Work request:
The answer is to be an exact copy of the lines below running from the line with "GrayTree [421, 143, 60, 82]" down to the line with "EbonyPlayBall [125, 265, 48, 46]", both ends included, and nothing more.

Dataset extract:
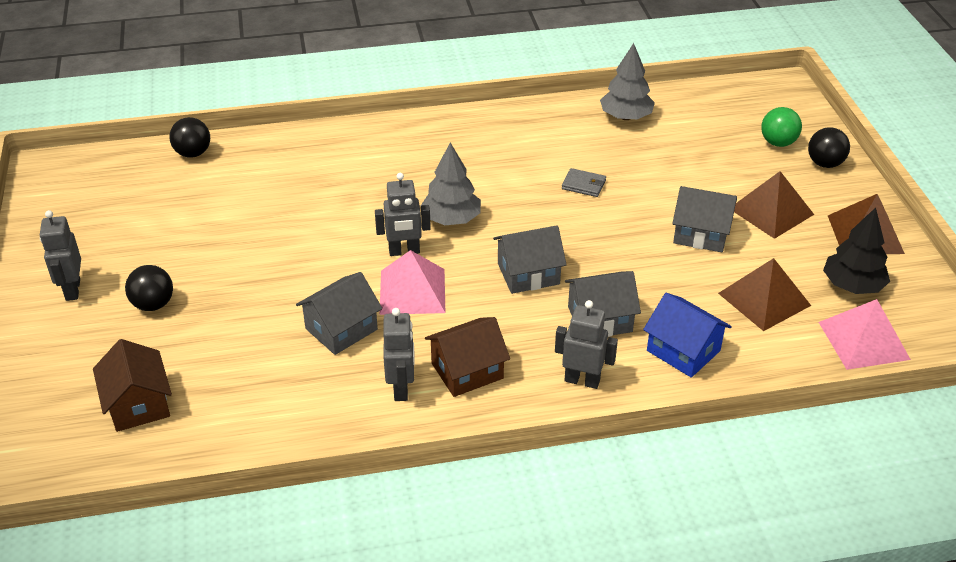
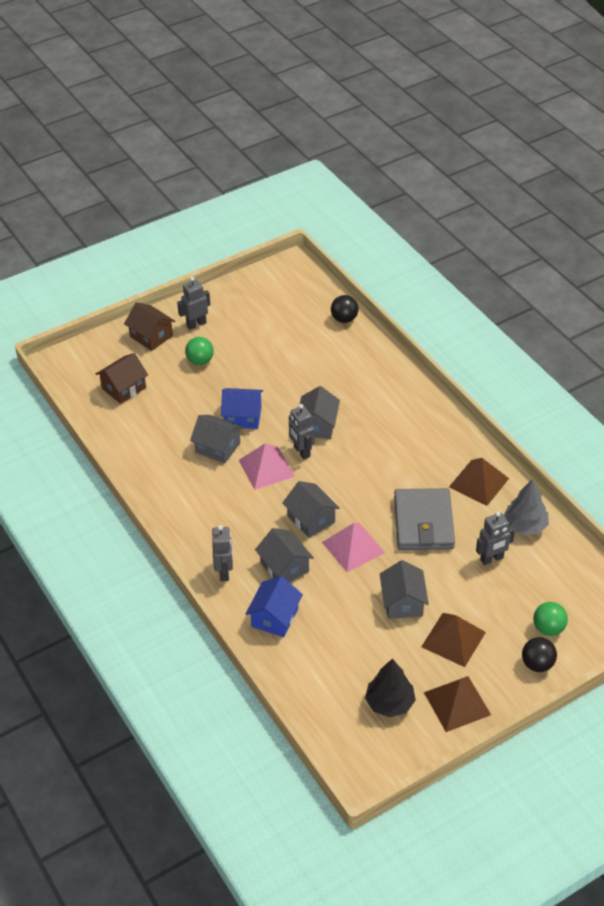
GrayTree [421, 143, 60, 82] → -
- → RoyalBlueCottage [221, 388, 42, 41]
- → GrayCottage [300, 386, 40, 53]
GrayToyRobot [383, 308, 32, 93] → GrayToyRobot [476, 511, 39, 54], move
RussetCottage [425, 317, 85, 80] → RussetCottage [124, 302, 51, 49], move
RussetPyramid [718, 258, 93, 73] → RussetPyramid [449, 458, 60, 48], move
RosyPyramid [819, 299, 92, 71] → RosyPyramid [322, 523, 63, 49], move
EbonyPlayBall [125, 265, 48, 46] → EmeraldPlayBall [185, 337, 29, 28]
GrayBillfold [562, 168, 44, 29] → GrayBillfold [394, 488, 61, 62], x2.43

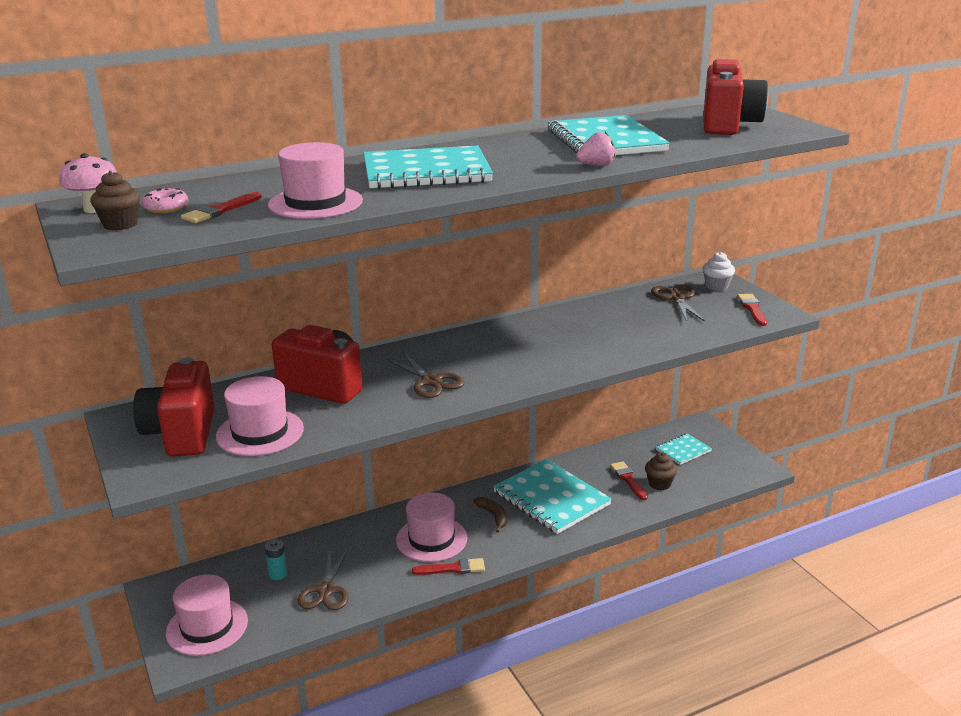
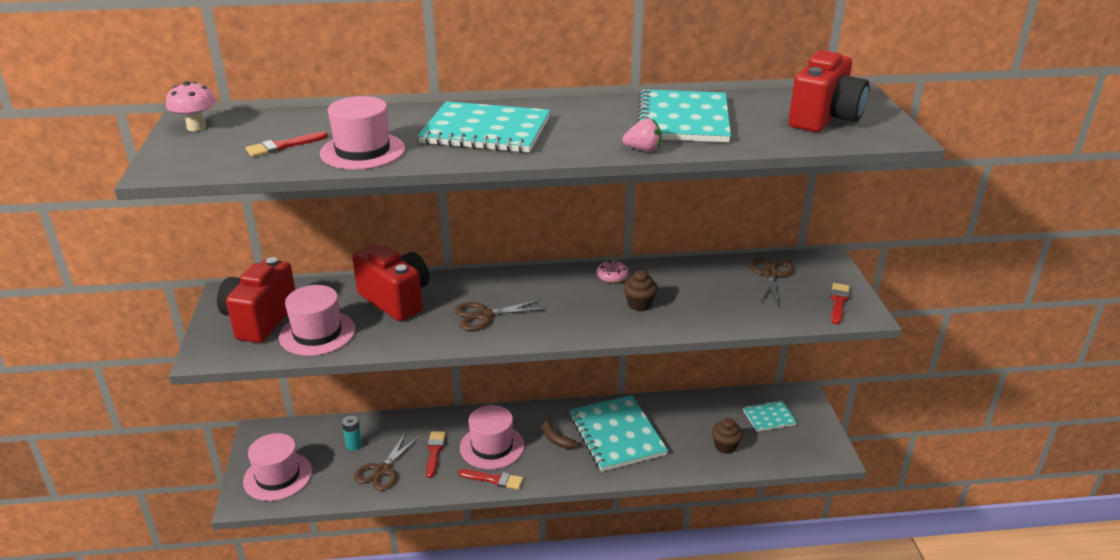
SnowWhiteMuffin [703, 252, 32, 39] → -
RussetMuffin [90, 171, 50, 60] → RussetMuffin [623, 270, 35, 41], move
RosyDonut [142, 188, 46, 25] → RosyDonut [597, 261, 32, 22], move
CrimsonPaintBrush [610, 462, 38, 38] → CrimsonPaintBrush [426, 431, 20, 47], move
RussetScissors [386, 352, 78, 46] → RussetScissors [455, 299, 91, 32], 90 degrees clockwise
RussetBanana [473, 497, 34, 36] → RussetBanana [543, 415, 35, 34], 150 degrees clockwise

--

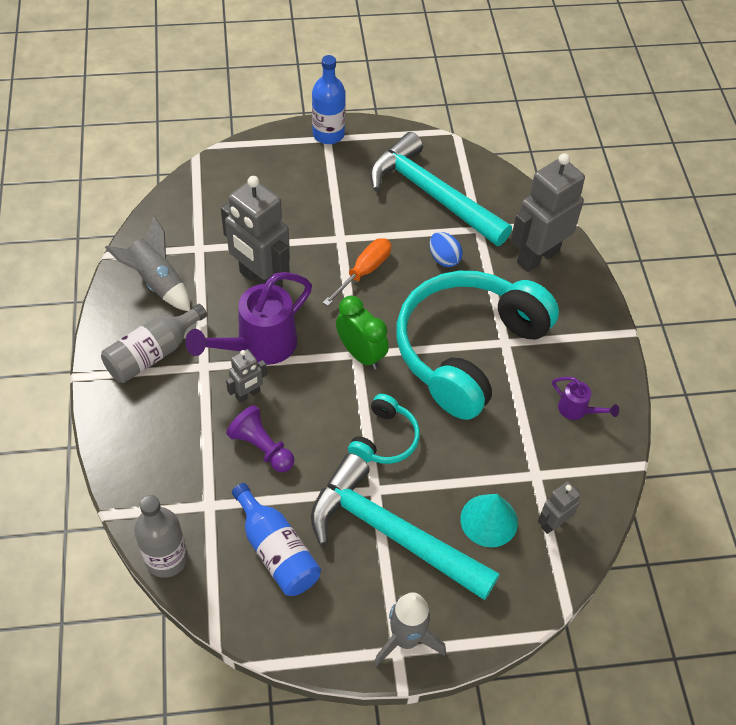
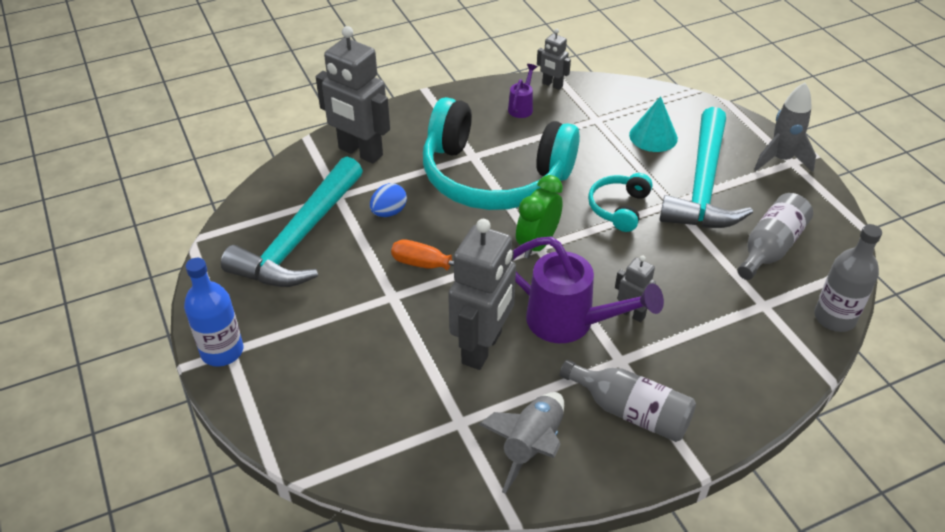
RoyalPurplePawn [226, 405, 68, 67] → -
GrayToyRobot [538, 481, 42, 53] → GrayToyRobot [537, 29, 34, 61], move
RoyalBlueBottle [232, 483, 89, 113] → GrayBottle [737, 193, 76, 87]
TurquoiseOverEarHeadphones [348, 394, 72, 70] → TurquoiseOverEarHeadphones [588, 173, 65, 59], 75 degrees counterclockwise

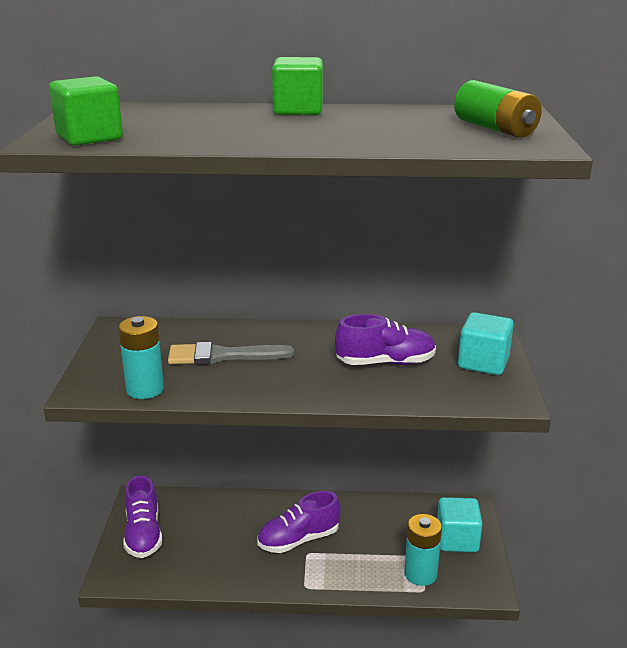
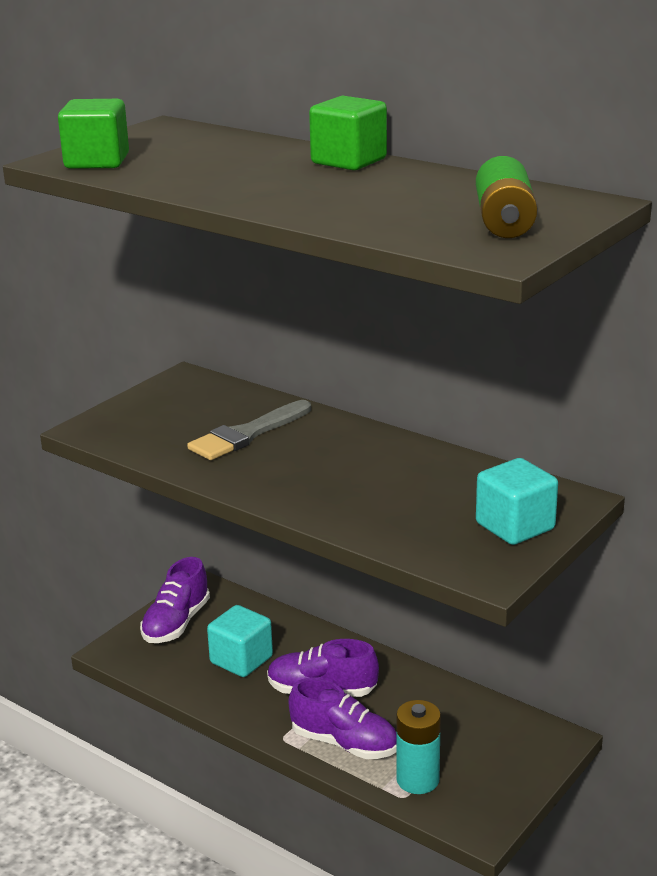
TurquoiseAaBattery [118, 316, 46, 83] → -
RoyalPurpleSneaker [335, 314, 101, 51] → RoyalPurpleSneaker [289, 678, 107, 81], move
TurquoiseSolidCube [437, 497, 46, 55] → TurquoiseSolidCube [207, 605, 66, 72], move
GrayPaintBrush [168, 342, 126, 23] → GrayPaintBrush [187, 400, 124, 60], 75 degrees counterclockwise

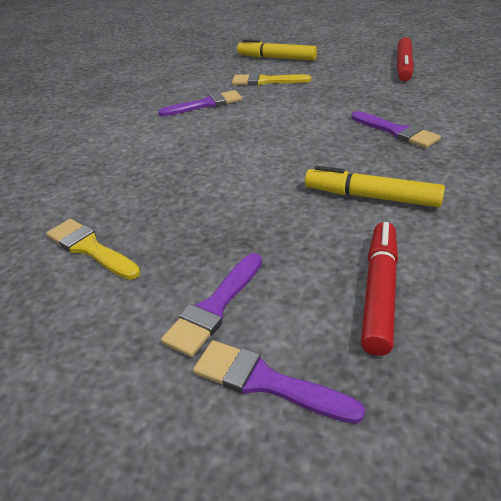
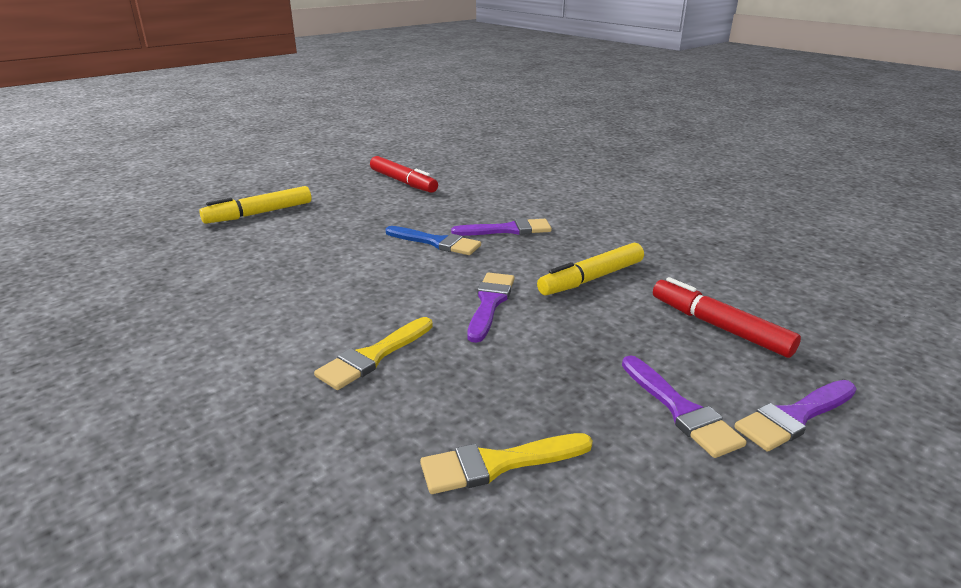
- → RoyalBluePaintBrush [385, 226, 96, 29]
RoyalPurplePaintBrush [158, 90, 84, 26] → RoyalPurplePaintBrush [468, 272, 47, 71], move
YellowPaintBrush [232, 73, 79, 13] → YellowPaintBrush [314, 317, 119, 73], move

Your response:
GrayTree [421, 143, 60, 82] → -
- → RoyalBlueCottage [221, 388, 42, 41]
- → GrayCottage [300, 386, 40, 53]
GrayToyRobot [383, 308, 32, 93] → GrayToyRobot [476, 511, 39, 54], move
RussetCottage [425, 317, 85, 80] → RussetCottage [124, 302, 51, 49], move
RussetPyramid [718, 258, 93, 73] → RussetPyramid [449, 458, 60, 48], move
RosyPyramid [819, 299, 92, 71] → RosyPyramid [322, 523, 63, 49], move
EbonyPlayBall [125, 265, 48, 46] → EmeraldPlayBall [185, 337, 29, 28]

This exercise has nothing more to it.